Exercise objective: Treat the line containing "(392, 105) = (454, 164): blue brush -> none" as the first line of the answer and the last line of the data as its final line, reproducing every line between exactly.

Material provided: Begin

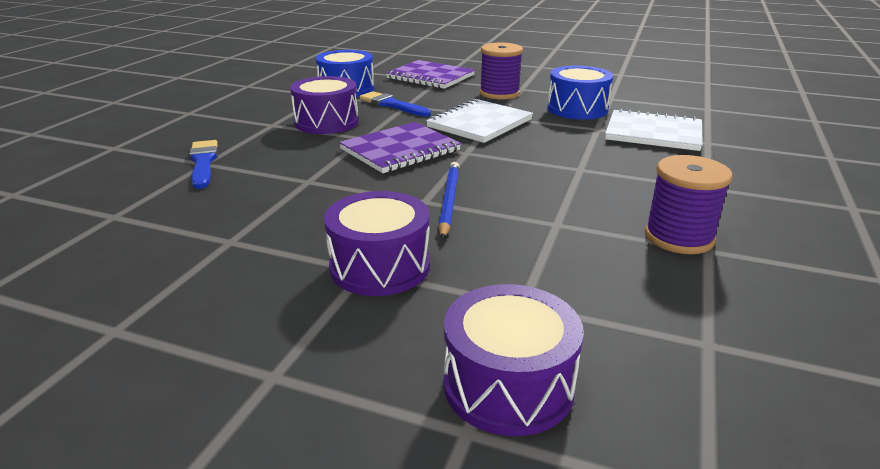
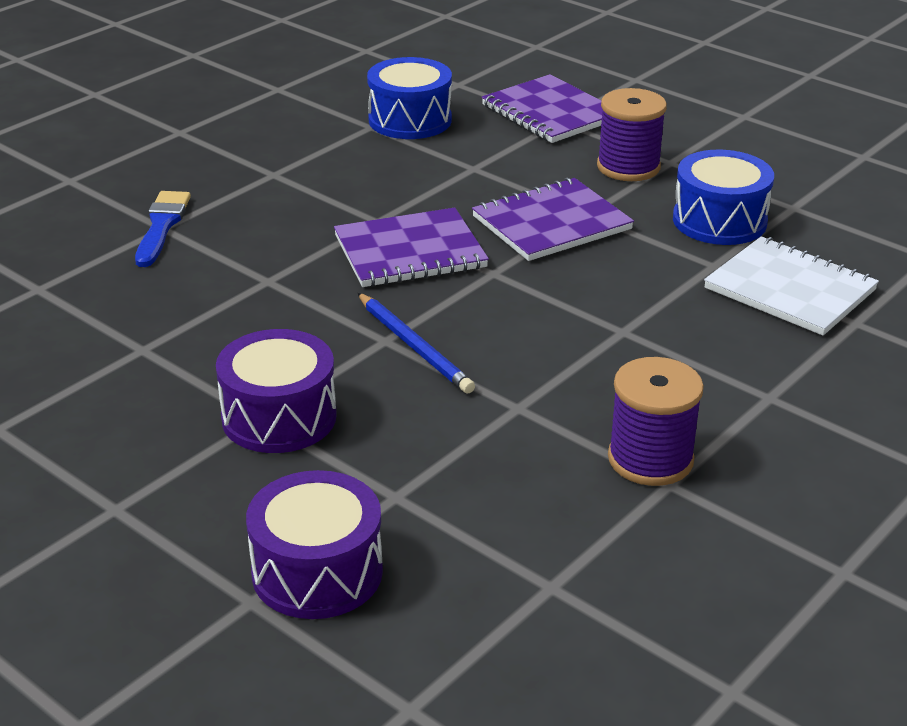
camera: 20 degrees right, 5 degrees up
(327, 122) = (345, 183): purple drum -> none
(392, 105) = (454, 164): blue brush -> none
(449, 201) = (414, 346): blue pencil -> blue pencil turned 120 degrees clockwise
(479, 123) = (551, 223): white notebook -> purple notebook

Material provided: End

Exercise answer:
(392, 105) = (454, 164): blue brush -> none
(449, 201) = (414, 346): blue pencil -> blue pencil turned 120 degrees clockwise
(479, 123) = (551, 223): white notebook -> purple notebook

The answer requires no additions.